PROBLEM TO SOLVE
In the records below, find the line with "gray rectangle: (73, 121)" and repeat exactly every line from it through the line with "blue triangle: (193, 97) -> (223, 201), moved". Pictures stay out.

(Geometric object motion data)

↓

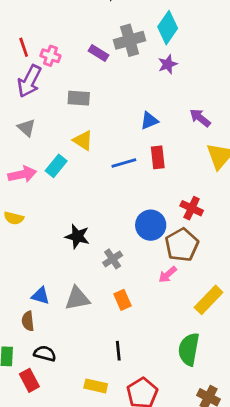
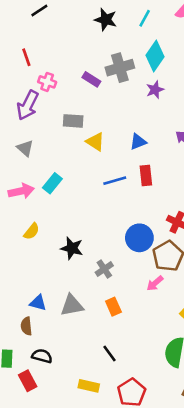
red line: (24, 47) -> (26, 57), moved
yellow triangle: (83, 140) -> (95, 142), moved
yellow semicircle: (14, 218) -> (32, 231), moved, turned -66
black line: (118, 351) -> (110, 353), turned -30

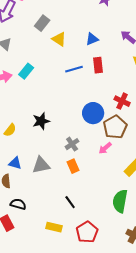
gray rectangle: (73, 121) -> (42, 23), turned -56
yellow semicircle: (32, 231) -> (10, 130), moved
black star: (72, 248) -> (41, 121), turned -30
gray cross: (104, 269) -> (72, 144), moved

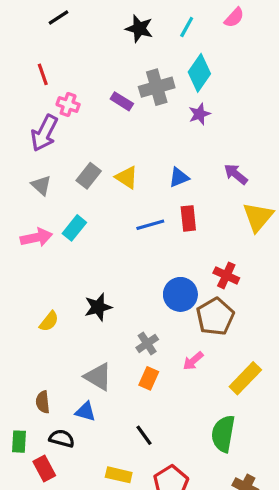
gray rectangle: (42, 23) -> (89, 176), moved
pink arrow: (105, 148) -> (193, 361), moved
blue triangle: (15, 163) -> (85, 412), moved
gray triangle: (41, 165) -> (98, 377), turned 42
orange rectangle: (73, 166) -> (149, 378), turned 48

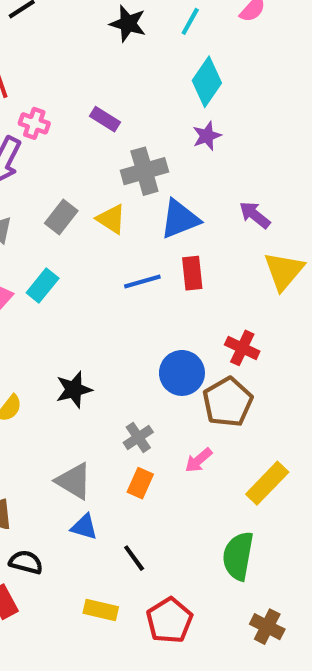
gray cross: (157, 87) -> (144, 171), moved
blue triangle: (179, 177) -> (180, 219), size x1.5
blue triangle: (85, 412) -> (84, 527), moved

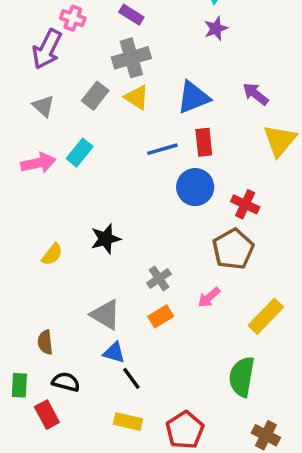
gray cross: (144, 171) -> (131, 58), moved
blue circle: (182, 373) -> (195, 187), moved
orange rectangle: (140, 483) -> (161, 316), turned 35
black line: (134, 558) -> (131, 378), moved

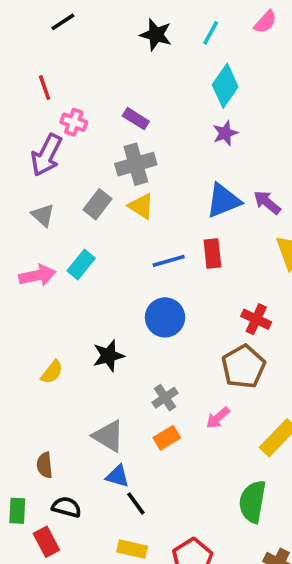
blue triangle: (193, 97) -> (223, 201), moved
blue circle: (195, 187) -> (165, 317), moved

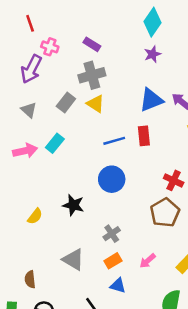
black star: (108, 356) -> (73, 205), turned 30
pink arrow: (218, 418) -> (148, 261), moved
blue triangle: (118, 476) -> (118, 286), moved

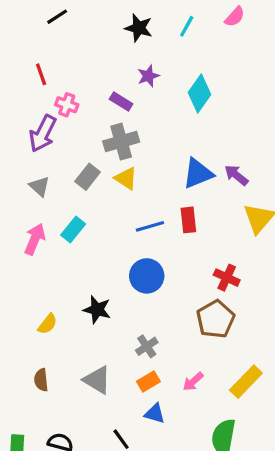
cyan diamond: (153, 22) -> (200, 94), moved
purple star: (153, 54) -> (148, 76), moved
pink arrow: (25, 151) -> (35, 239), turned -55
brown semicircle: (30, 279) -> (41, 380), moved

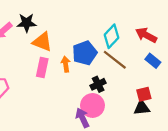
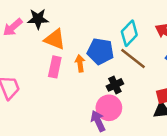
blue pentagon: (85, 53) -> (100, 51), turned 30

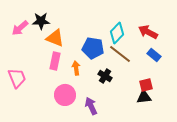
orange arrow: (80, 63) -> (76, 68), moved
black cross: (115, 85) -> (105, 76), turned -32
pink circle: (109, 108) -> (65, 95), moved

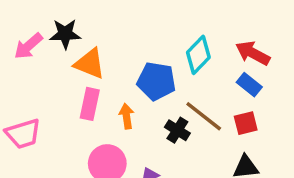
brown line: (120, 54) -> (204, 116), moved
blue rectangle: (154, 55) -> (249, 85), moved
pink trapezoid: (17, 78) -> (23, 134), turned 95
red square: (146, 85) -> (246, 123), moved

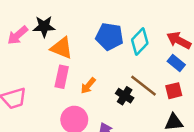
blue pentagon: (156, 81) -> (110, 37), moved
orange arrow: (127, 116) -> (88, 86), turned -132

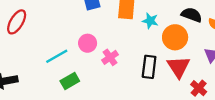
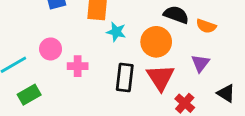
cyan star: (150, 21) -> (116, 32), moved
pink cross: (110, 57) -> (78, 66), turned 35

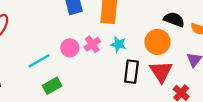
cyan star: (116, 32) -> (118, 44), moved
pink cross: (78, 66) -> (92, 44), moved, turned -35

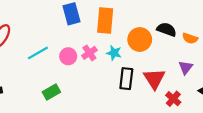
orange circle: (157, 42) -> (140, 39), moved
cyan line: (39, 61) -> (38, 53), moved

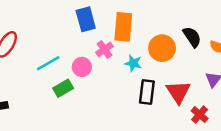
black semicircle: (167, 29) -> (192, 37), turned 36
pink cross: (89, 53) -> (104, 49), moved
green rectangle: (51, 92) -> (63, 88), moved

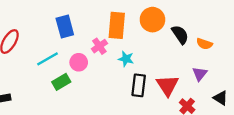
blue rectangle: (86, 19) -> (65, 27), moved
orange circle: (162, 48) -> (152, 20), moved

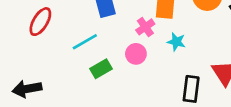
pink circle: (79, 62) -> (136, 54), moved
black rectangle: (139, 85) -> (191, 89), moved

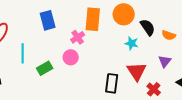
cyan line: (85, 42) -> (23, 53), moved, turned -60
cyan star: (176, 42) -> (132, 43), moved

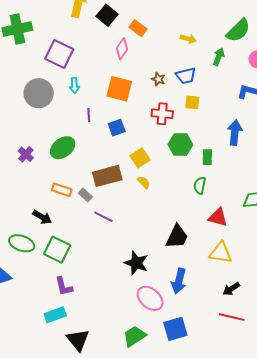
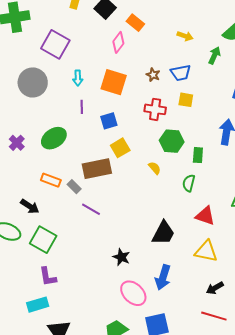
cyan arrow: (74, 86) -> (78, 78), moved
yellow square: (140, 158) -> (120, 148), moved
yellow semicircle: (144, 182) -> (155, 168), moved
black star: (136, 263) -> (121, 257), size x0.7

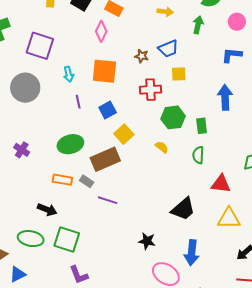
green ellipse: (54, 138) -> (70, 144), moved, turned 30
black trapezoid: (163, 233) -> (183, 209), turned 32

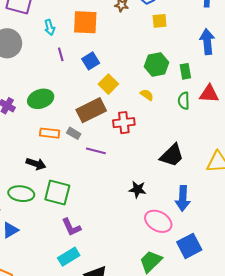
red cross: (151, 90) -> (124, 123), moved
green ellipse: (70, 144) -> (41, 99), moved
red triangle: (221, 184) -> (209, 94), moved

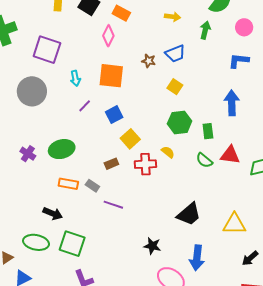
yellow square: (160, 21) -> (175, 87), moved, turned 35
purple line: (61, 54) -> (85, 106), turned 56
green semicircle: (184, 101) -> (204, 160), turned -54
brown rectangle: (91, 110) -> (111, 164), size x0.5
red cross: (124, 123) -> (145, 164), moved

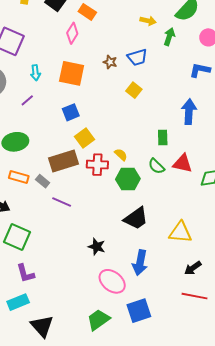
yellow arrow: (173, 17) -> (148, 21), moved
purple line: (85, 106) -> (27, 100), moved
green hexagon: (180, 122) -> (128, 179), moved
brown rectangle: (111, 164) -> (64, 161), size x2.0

↑

WRITTEN SOLUTION
gray rectangle: (73, 121) -> (42, 23), turned -56
yellow semicircle: (32, 231) -> (10, 130), moved
black star: (72, 248) -> (41, 121), turned -30
gray cross: (104, 269) -> (72, 144), moved

gray rectangle: (42, 23) -> (89, 176), moved
pink arrow: (105, 148) -> (193, 361), moved
blue triangle: (15, 163) -> (85, 412), moved
gray triangle: (41, 165) -> (98, 377), turned 42
orange rectangle: (73, 166) -> (149, 378), turned 48

gray cross: (157, 87) -> (144, 171), moved
blue triangle: (179, 177) -> (180, 219), size x1.5
blue triangle: (85, 412) -> (84, 527), moved

gray cross: (144, 171) -> (131, 58), moved
blue circle: (182, 373) -> (195, 187), moved
orange rectangle: (140, 483) -> (161, 316), turned 35
black line: (134, 558) -> (131, 378), moved

blue triangle: (193, 97) -> (223, 201), moved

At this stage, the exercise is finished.